(Object state comparisons)

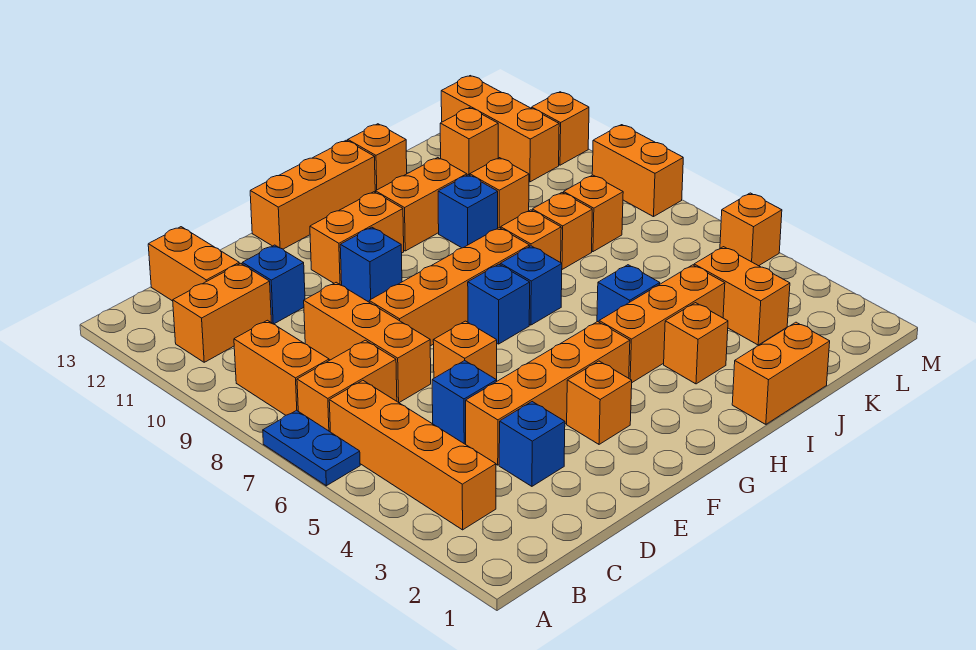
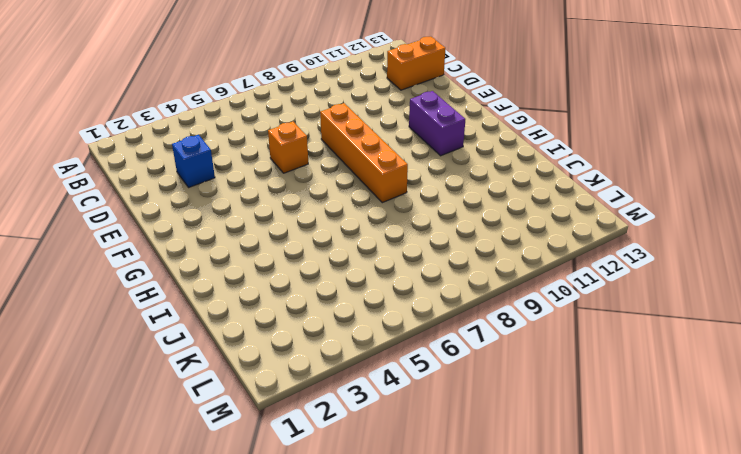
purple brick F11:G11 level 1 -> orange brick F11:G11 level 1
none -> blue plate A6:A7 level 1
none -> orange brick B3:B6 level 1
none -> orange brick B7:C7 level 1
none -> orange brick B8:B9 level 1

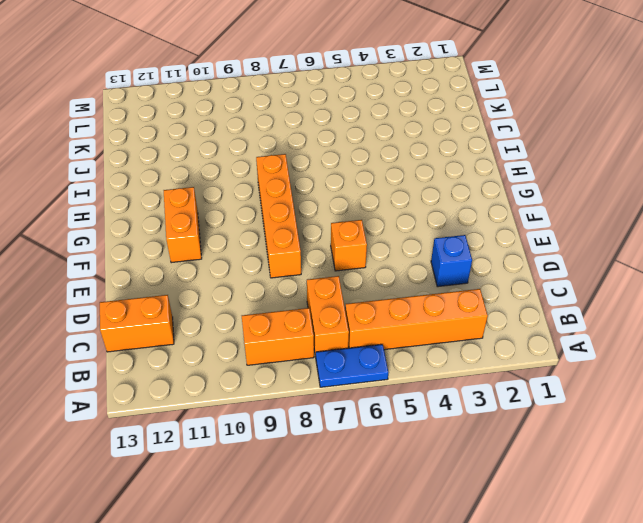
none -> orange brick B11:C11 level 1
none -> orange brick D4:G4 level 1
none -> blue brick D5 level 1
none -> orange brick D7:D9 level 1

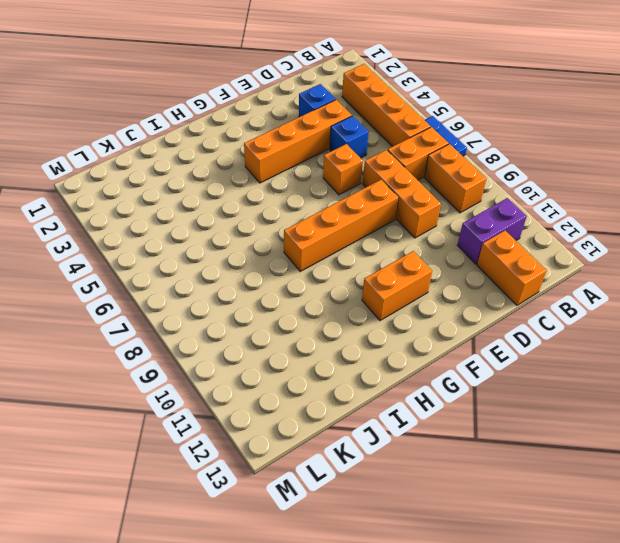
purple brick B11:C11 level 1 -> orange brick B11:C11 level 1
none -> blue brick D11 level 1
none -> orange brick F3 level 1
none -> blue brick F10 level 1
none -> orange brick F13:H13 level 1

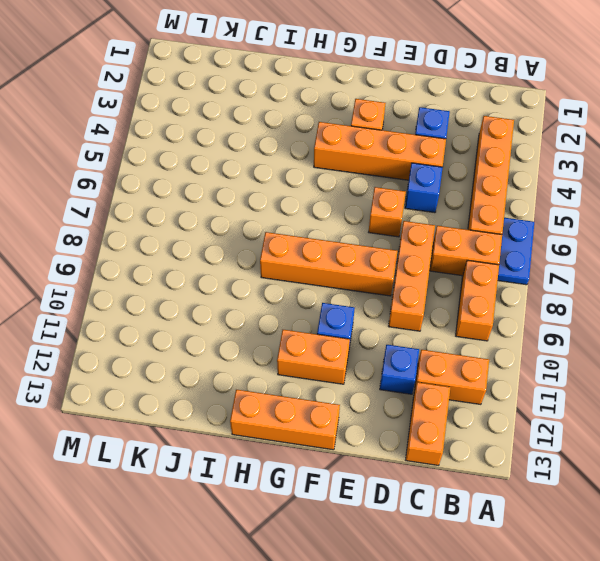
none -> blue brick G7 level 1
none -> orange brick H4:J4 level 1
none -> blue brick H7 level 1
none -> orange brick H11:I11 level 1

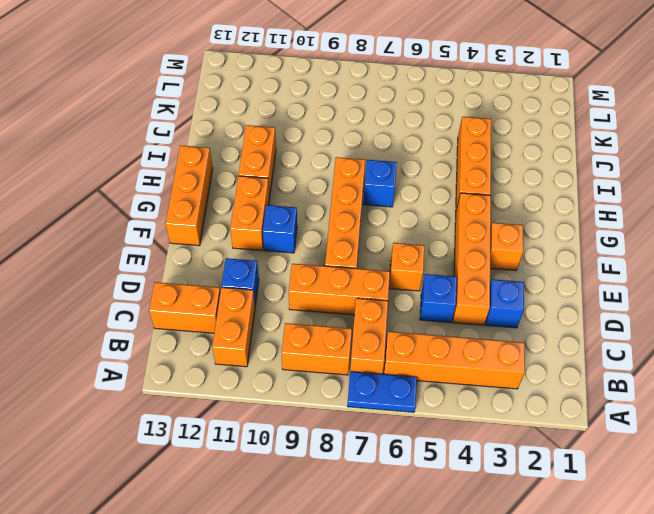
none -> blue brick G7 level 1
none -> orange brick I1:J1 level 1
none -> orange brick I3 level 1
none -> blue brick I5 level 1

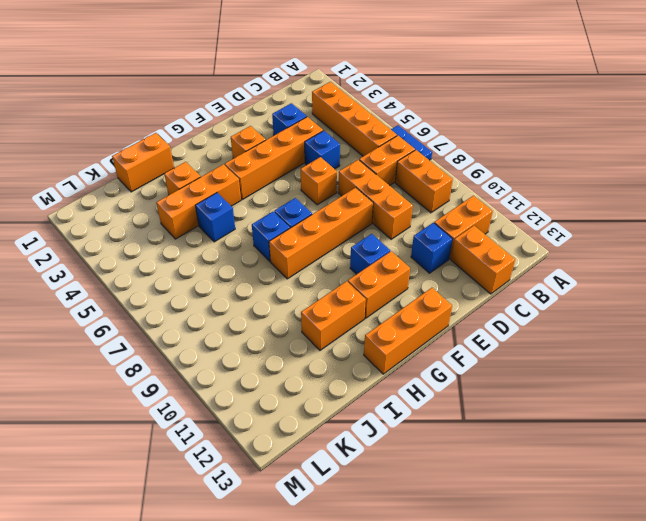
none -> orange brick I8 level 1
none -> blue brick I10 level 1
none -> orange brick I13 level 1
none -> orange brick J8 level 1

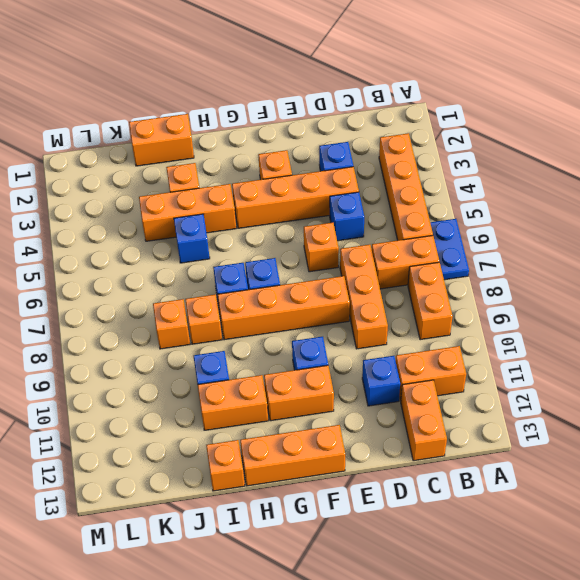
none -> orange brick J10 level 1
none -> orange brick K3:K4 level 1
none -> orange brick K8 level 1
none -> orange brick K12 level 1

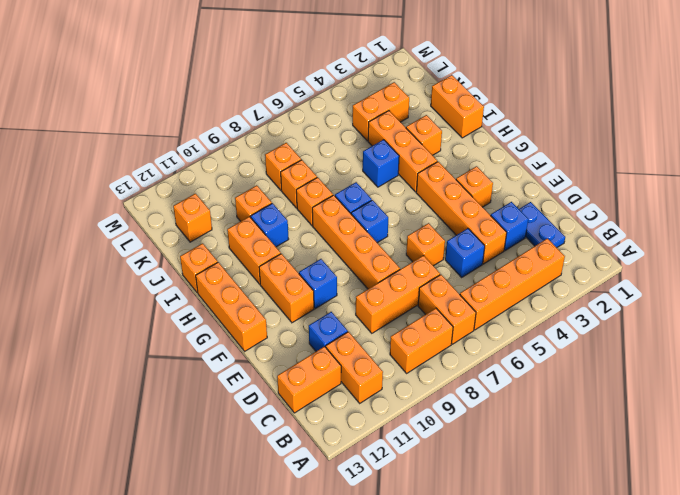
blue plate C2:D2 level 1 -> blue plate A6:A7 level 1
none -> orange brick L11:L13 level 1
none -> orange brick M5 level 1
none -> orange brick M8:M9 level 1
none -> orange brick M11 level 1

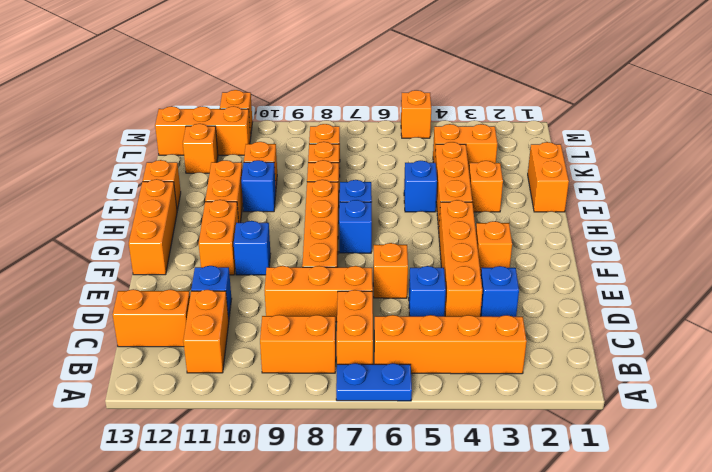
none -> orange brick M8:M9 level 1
---
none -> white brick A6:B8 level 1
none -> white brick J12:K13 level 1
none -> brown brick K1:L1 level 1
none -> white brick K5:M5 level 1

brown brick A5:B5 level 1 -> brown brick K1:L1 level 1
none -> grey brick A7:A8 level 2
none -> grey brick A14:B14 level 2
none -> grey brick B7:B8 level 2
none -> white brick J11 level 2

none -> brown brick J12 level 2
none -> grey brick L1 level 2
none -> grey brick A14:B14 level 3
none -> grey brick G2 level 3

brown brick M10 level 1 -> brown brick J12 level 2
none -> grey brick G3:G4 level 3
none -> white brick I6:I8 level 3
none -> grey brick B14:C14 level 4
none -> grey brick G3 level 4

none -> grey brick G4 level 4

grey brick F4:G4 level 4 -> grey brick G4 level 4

▸ WORK INSTRUCTION:
After locating the line containing "purple brick F11:G11" in the entries above, return it and every line after it exactly, ending at the line containing "none -> orange brick K8 level 1", without pictures.

▸ REPLY TO THE EXERCISE:
purple brick F11:G11 level 1 -> orange brick F11:G11 level 1
none -> blue plate A6:A7 level 1
none -> orange brick B3:B6 level 1
none -> orange brick B7:C7 level 1
none -> orange brick B8:B9 level 1

none -> orange brick B11:C11 level 1
none -> orange brick D4:G4 level 1
none -> blue brick D5 level 1
none -> orange brick D7:D9 level 1

purple brick B11:C11 level 1 -> orange brick B11:C11 level 1
none -> blue brick D11 level 1
none -> orange brick F3 level 1
none -> blue brick F10 level 1
none -> orange brick F13:H13 level 1

none -> blue brick G7 level 1
none -> orange brick H4:J4 level 1
none -> blue brick H7 level 1
none -> orange brick H11:I11 level 1

none -> blue brick G7 level 1
none -> orange brick I1:J1 level 1
none -> orange brick I3 level 1
none -> blue brick I5 level 1

none -> orange brick I8 level 1
none -> blue brick I10 level 1
none -> orange brick I13 level 1
none -> orange brick J8 level 1

none -> orange brick J10 level 1
none -> orange brick K3:K4 level 1
none -> orange brick K8 level 1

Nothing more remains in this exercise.